#### Information supplied ####

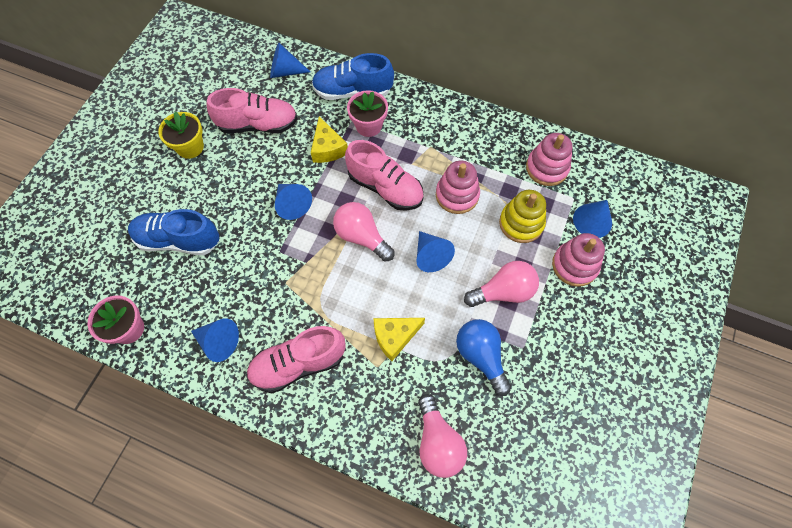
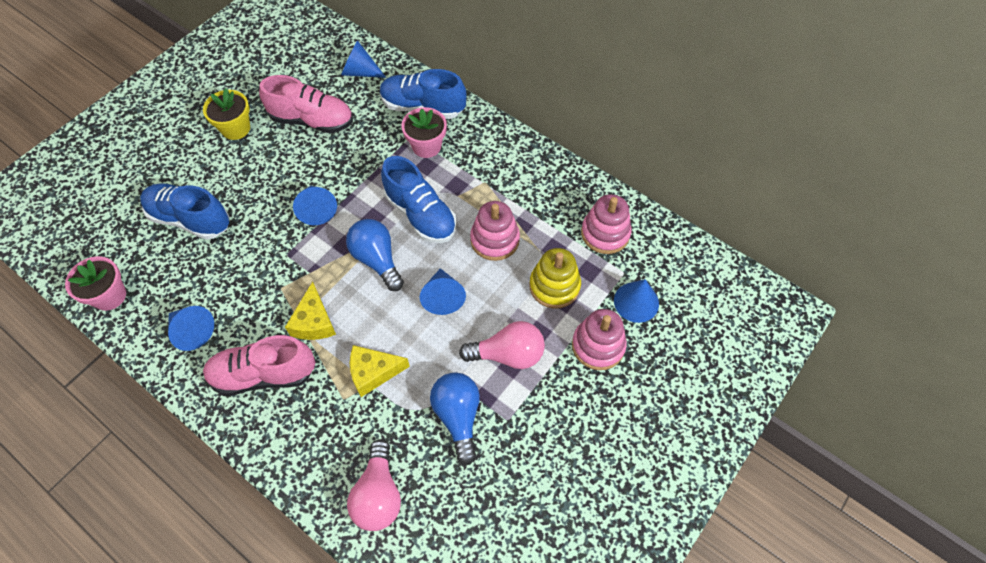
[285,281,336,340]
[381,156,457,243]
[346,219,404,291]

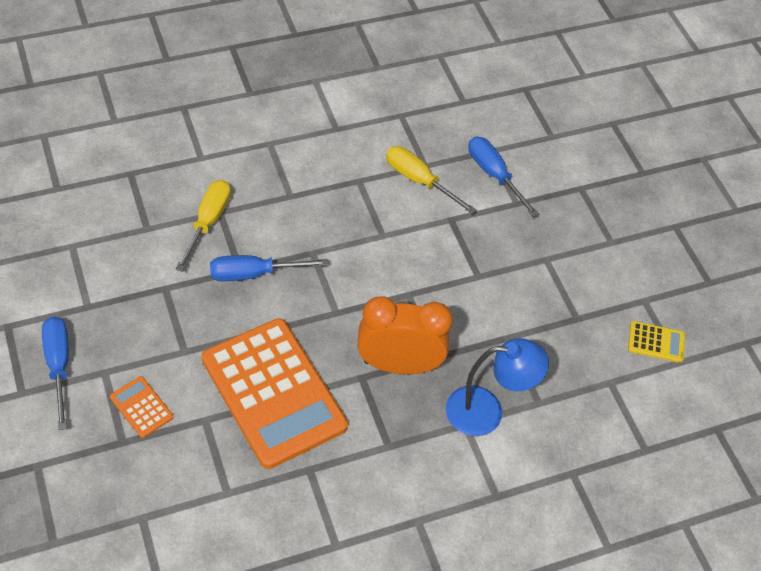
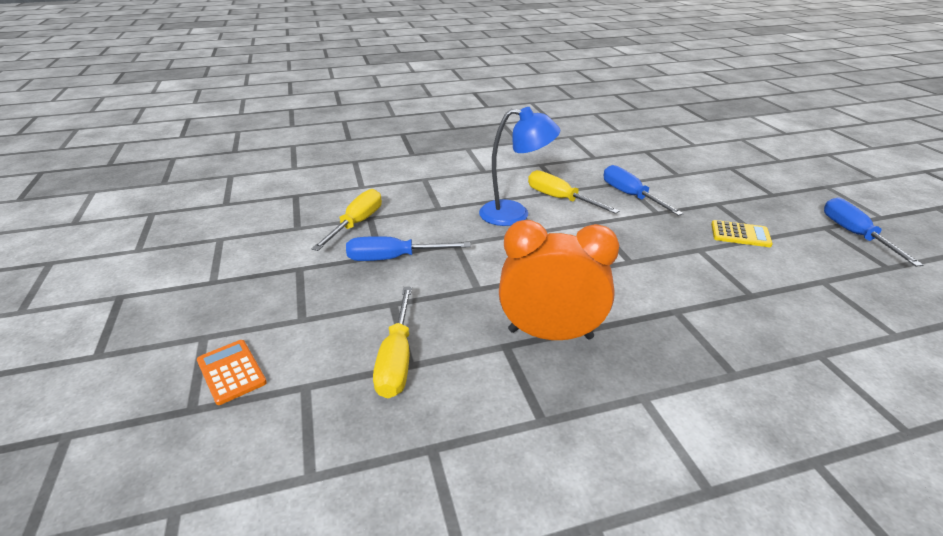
[824,198,923,267]
[373,287,412,398]
[711,220,773,247]
[479,107,560,226]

####

Write out exactly the lines beginning with the line that holds "[381,156,457,243]" and ending with the final line of the data, both ends included, without the pictures.

Reply to the exercise>
[381,156,457,243]
[346,219,404,291]

[824,198,923,267]
[373,287,412,398]
[711,220,773,247]
[479,107,560,226]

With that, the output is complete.